» GOAL OF THE EXERCISE: Check the entries below for lines with "right"; report only how many there are.

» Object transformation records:
--- START ---

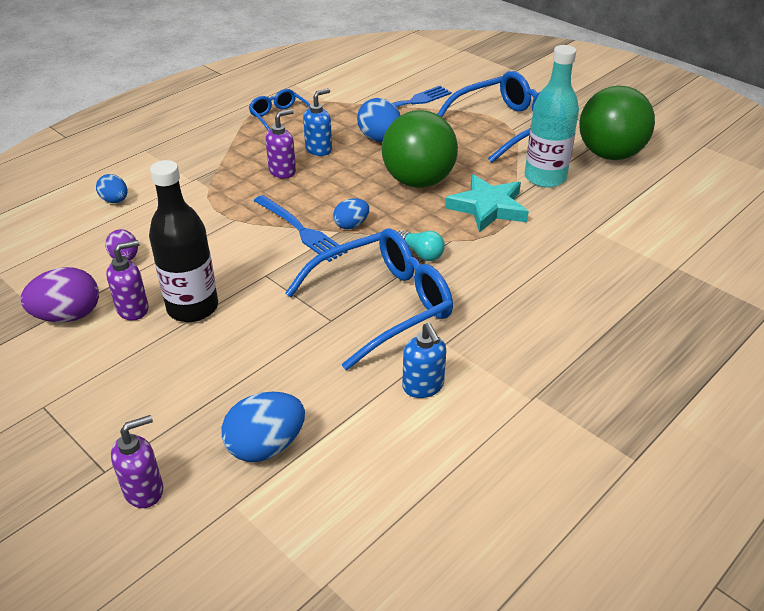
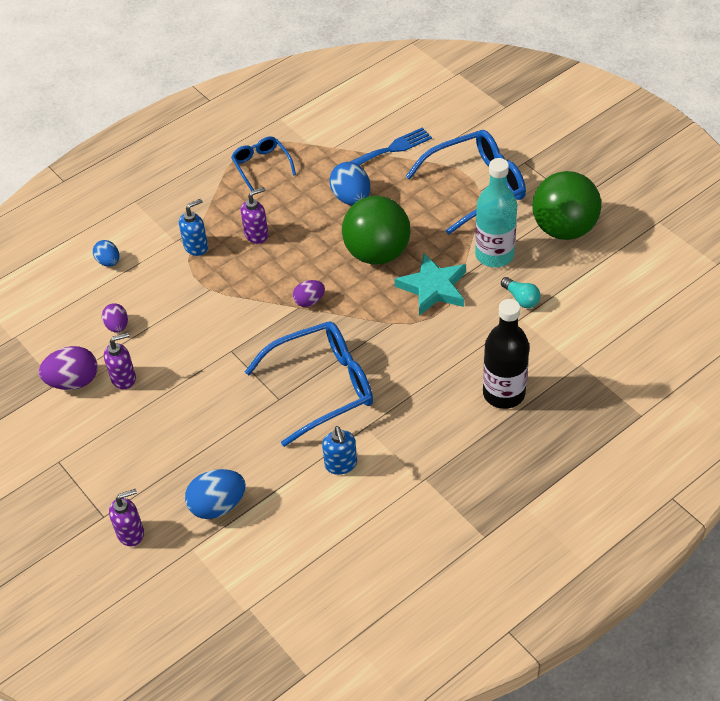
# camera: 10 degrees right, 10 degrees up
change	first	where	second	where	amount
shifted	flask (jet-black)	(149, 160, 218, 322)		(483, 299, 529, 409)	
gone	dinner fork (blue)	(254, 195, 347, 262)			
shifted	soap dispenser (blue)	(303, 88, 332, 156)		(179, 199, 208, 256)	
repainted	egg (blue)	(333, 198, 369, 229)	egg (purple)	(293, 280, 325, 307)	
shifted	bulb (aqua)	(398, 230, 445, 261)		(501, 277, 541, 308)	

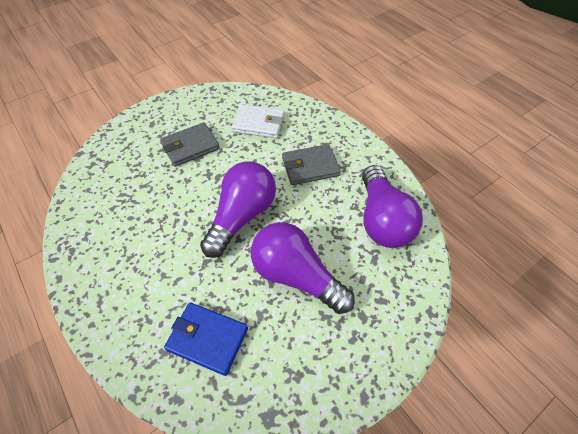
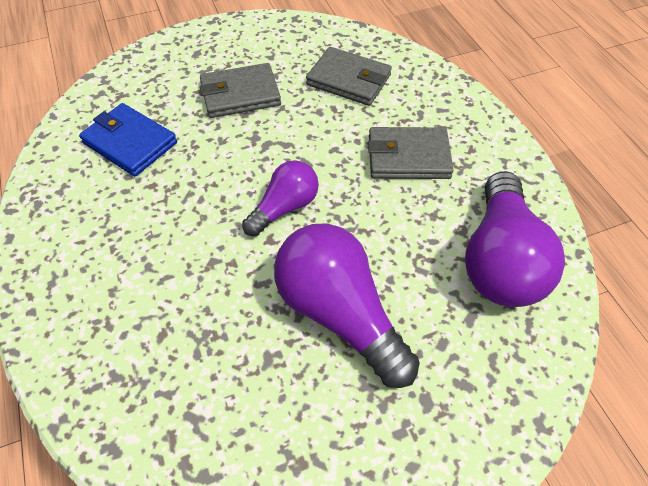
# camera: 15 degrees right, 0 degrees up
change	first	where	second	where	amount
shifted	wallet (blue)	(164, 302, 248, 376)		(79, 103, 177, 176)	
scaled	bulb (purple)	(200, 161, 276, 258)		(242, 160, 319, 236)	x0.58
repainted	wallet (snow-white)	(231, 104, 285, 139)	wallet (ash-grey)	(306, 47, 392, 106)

--- END ---

» EXPECTED ANSWER: 2